## Your task
The task calls for the lines below from the line with "(94, 370) = (200, 510): grey" to the line with "camera: 80 degrees left, 0 degrees up", both ends included, copied exactly, without any pictures.

Extracted data entries
Segment Open

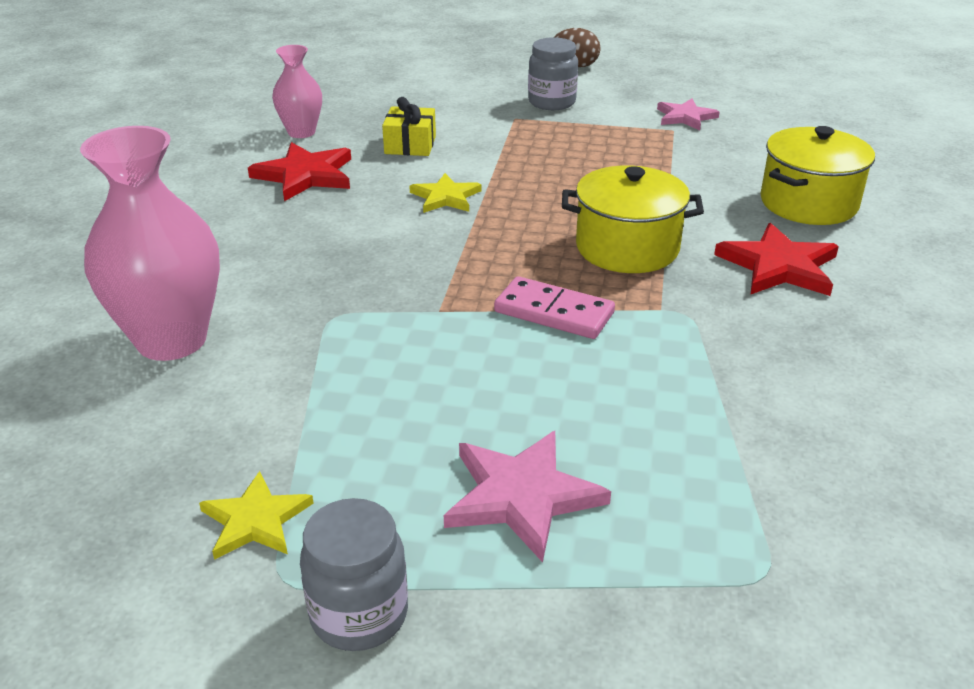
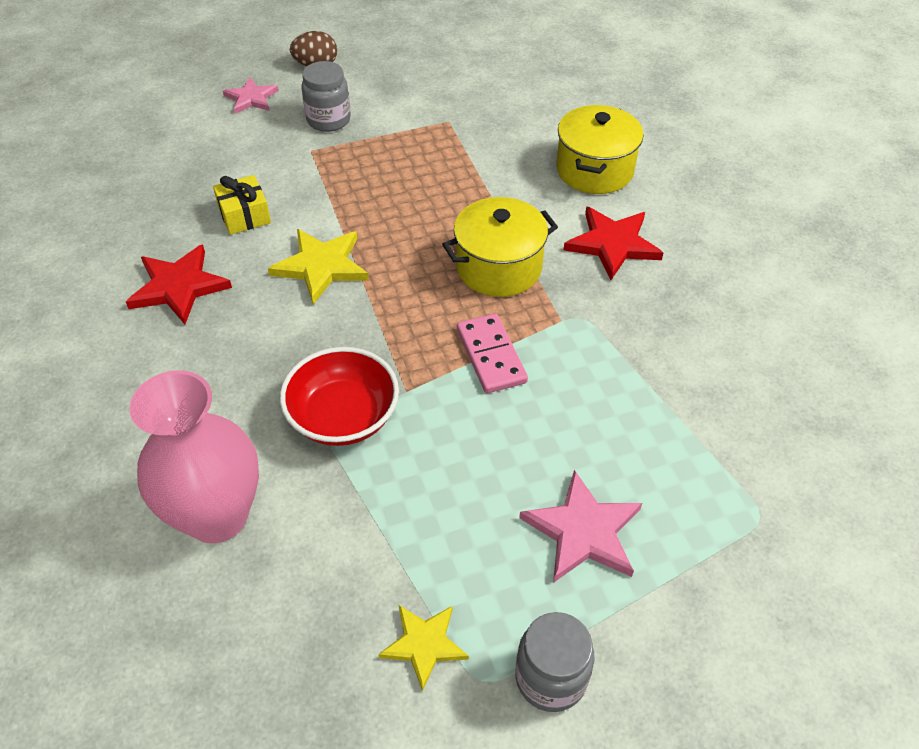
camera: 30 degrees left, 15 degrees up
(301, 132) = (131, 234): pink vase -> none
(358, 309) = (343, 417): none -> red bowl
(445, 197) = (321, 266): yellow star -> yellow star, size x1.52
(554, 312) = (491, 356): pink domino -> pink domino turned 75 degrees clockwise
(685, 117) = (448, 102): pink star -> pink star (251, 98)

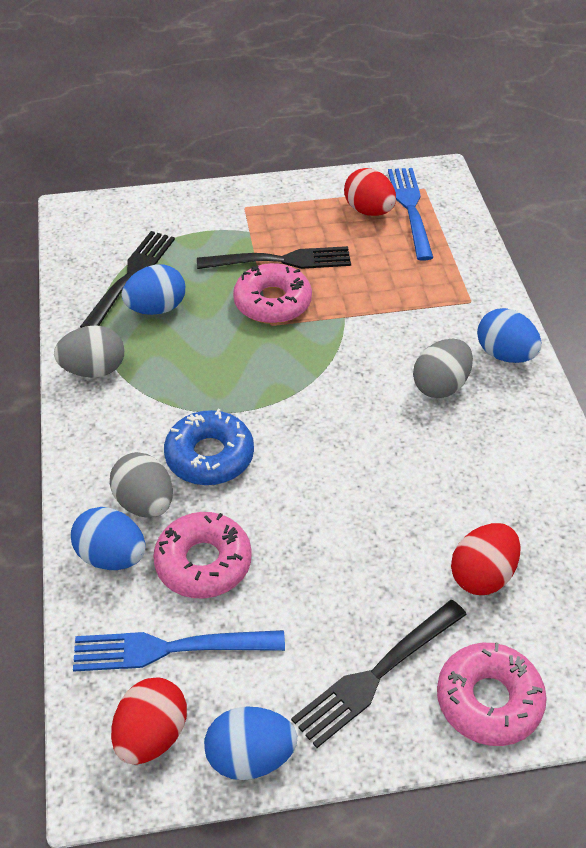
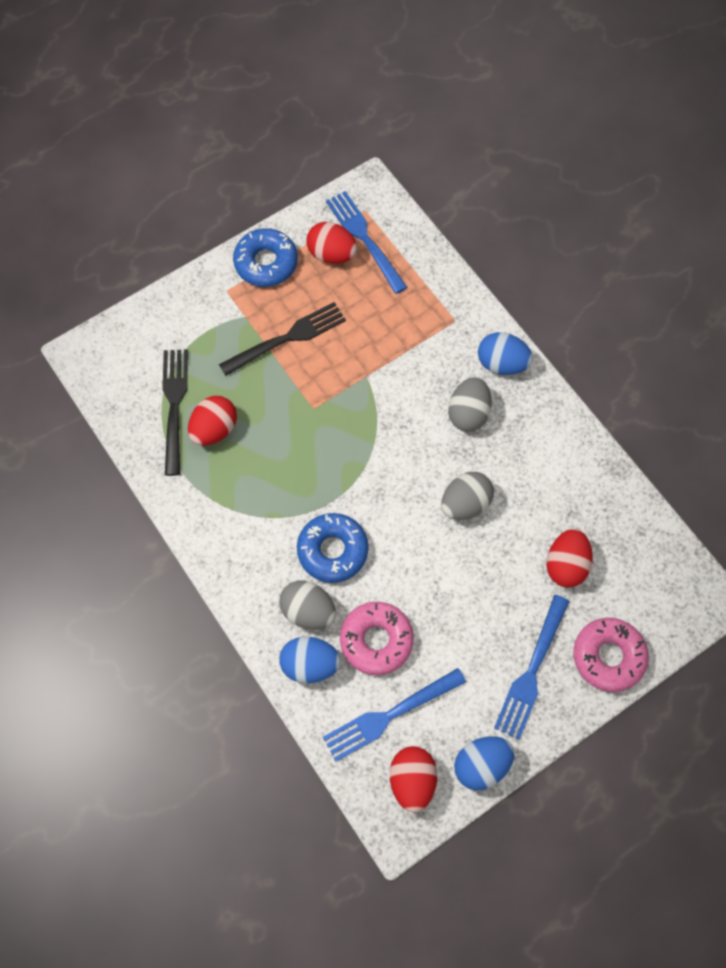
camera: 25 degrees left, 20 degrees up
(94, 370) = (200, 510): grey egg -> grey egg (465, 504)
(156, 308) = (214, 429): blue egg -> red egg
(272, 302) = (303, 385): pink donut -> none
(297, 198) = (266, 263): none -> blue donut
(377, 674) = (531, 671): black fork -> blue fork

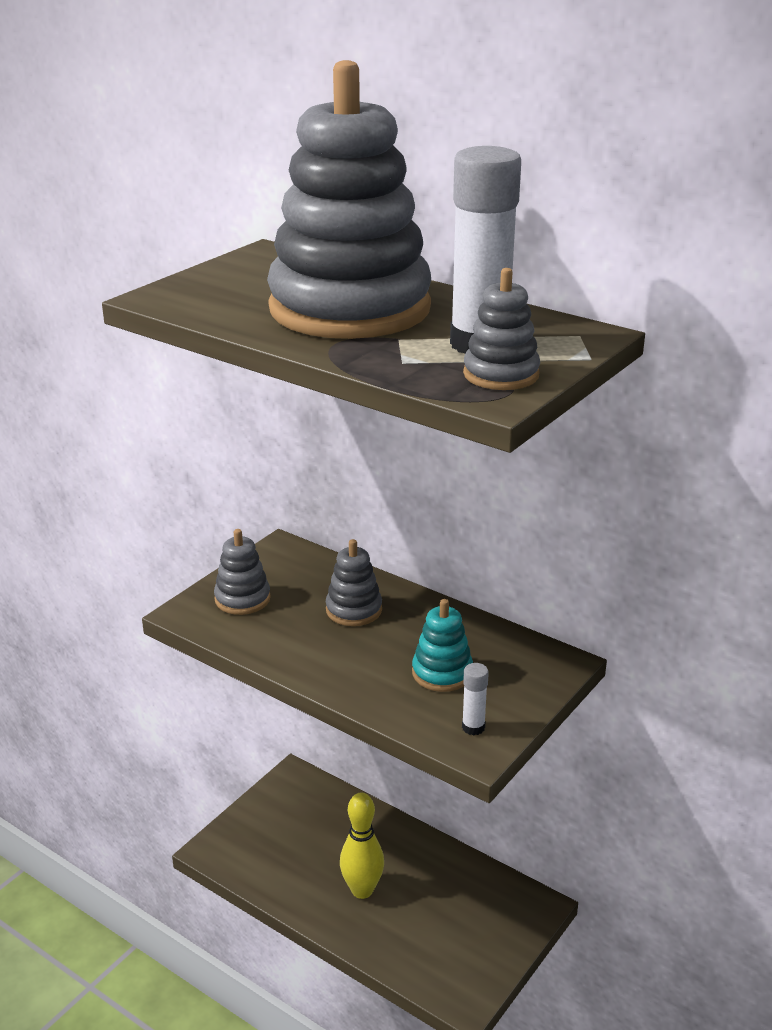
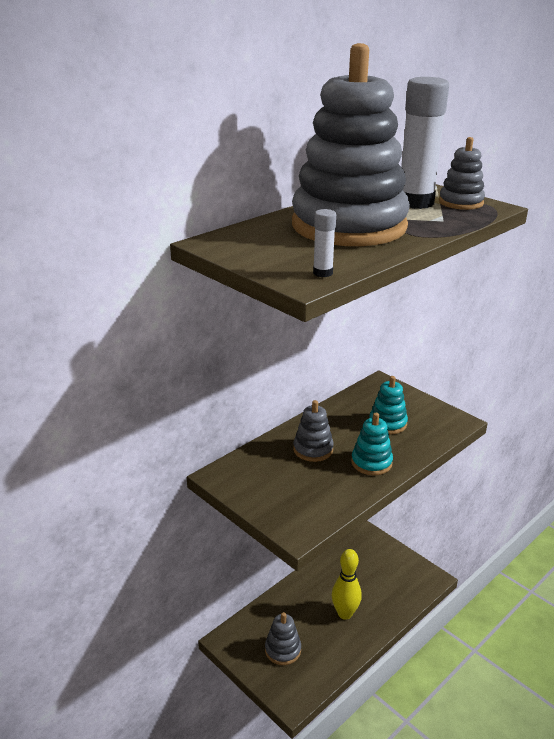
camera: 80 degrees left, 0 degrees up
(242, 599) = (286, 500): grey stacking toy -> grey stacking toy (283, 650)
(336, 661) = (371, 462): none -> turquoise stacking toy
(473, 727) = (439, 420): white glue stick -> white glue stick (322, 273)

Segment Closed

## Answer to this problem
(94, 370) = (200, 510): grey egg -> grey egg (465, 504)
(156, 308) = (214, 429): blue egg -> red egg
(272, 302) = (303, 385): pink donut -> none
(297, 198) = (266, 263): none -> blue donut
(377, 674) = (531, 671): black fork -> blue fork

camera: 80 degrees left, 0 degrees up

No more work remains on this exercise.